Coordinate-based object records
Content starts
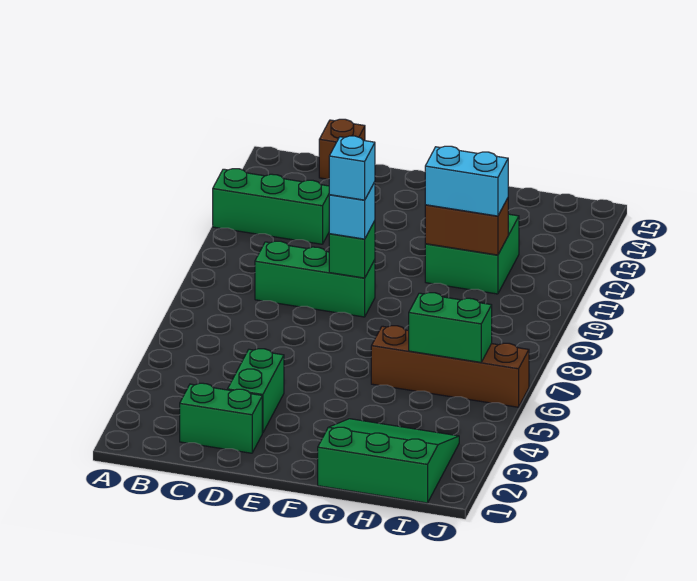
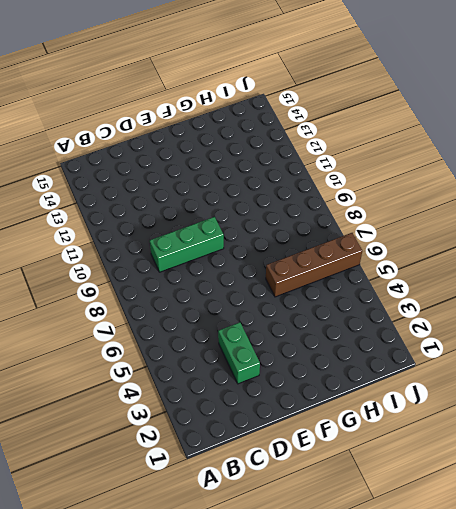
none -> green brick A12:C12 level 1
none -> green brick C2:D2 level 1
none -> brown brick C15 level 1

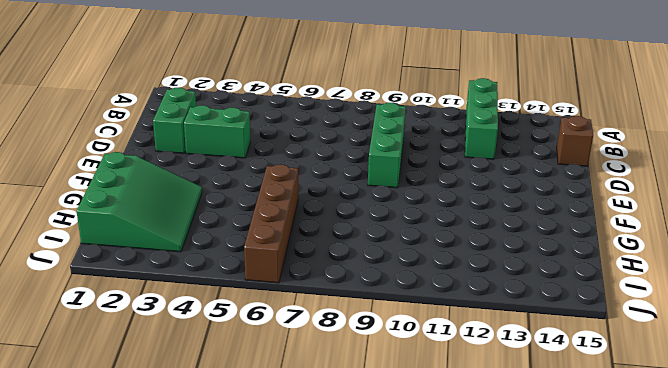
none -> green brick G11:H12 level 1
none -> green brick E9 level 2
none -> brown brick G11:H11 level 2

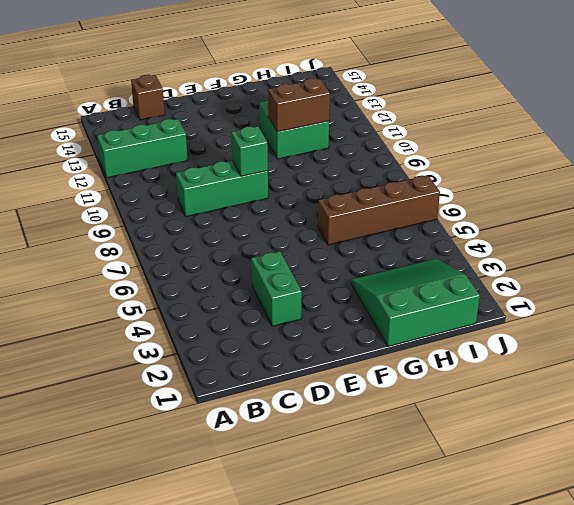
none -> green brick C2:D2 level 1
none -> green brick H6:I6 level 2
none -> cyan brick E9 level 3

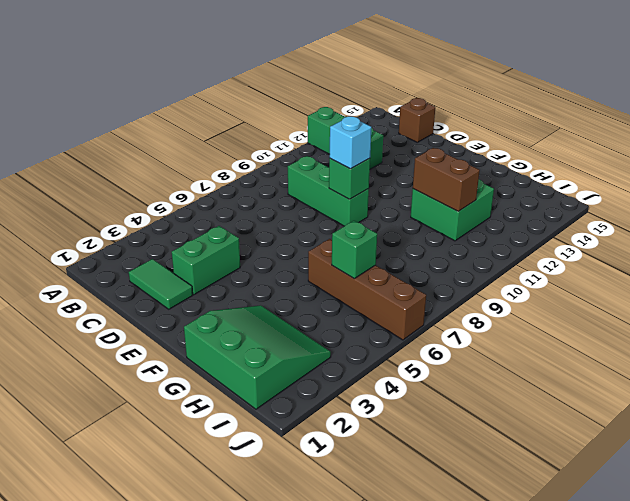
green tile C2:D2 level 1 -> green brick C2:D2 level 1
green brick H6 level 2 -> green brick H6:I6 level 2
none -> cyan brick G11:H11 level 3
none -> cyan brick E9 level 4

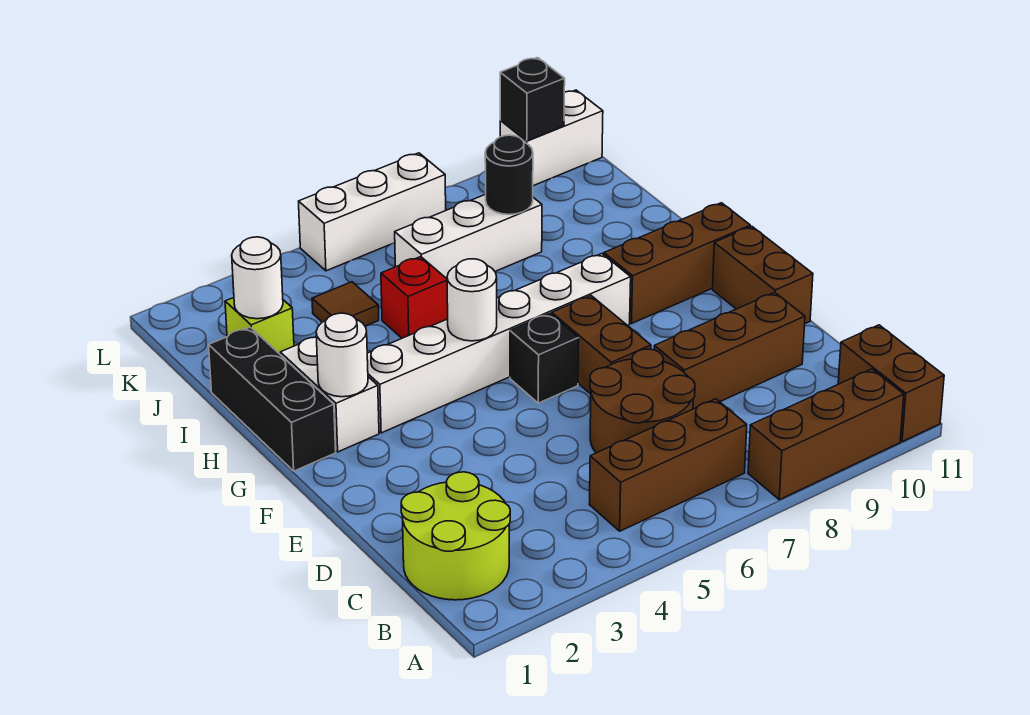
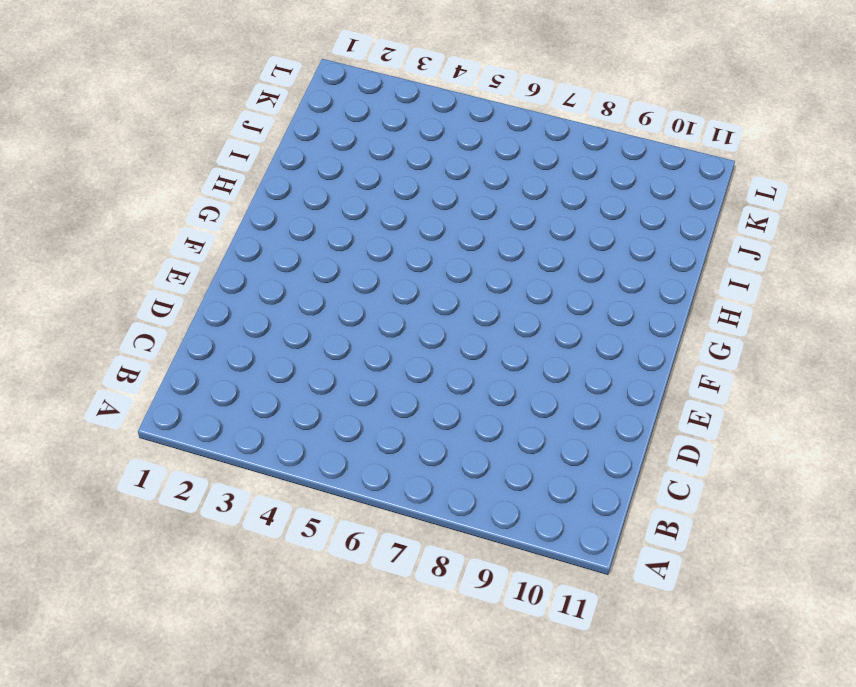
none -> brown brick A8:A10 level 1
none -> brown brick A11:B11 level 1
none -> lime round brick B1:C2 level 1

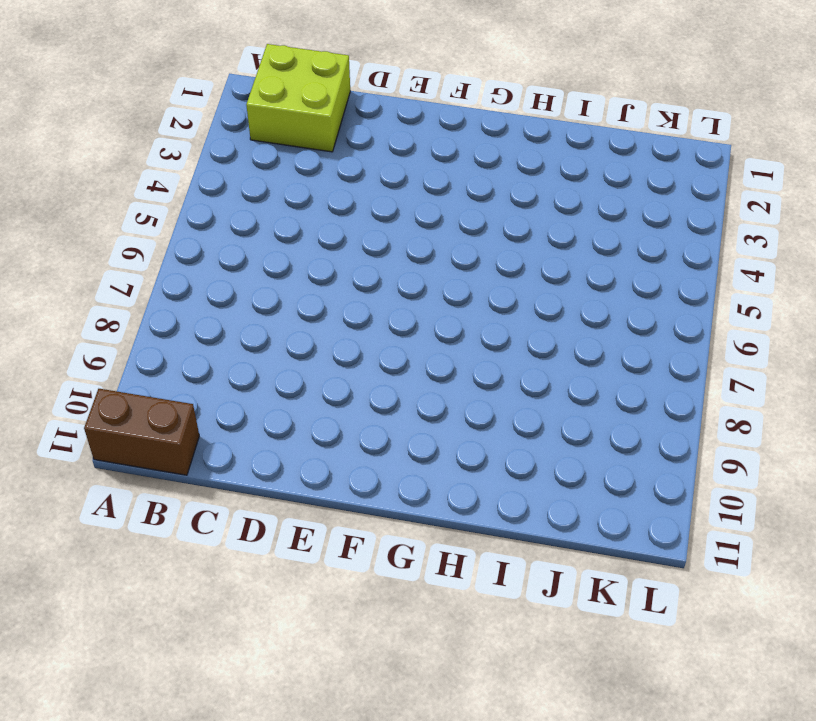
lime brick B1:C2 level 1 -> lime round brick B1:C2 level 1
none -> brown brick A8:A10 level 1
none -> brown brick B5:B7 level 1
none -> brown round brick C6:D7 level 1

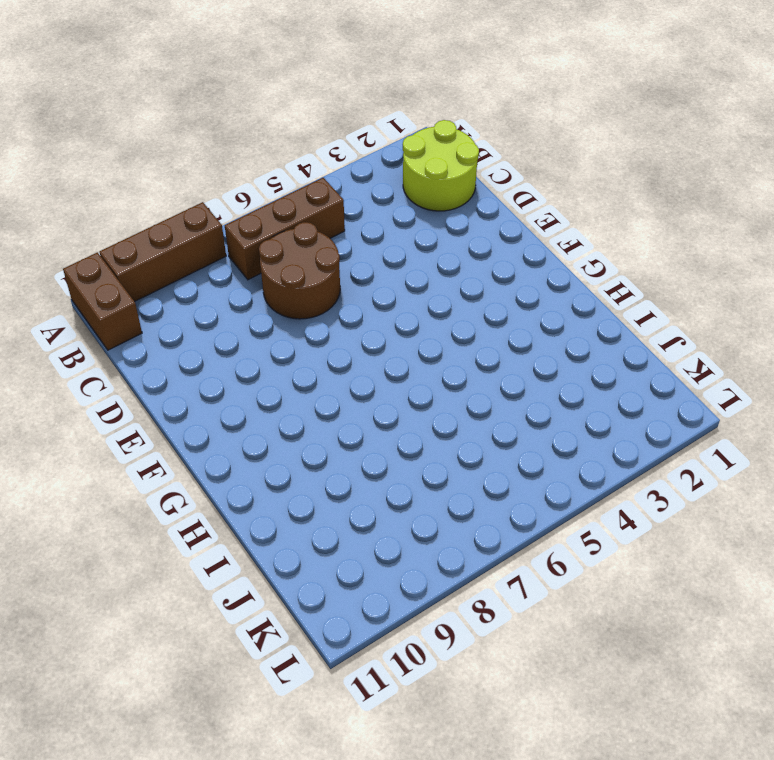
none -> brown brick D8:D10 level 1
none -> brown brick E7:F7 level 1
none -> brown brick E11:F11 level 1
Content ends
• **Your objective**
Your reply should be the lines of the records from the start through the line with "none -> cyan brick E9 level 3", copied word for word, pictures omitted.

• **Response box**
none -> green brick A12:C12 level 1
none -> green brick C2:D2 level 1
none -> brown brick C15 level 1

none -> green brick G11:H12 level 1
none -> green brick E9 level 2
none -> brown brick G11:H11 level 2

none -> green brick C2:D2 level 1
none -> green brick H6:I6 level 2
none -> cyan brick E9 level 3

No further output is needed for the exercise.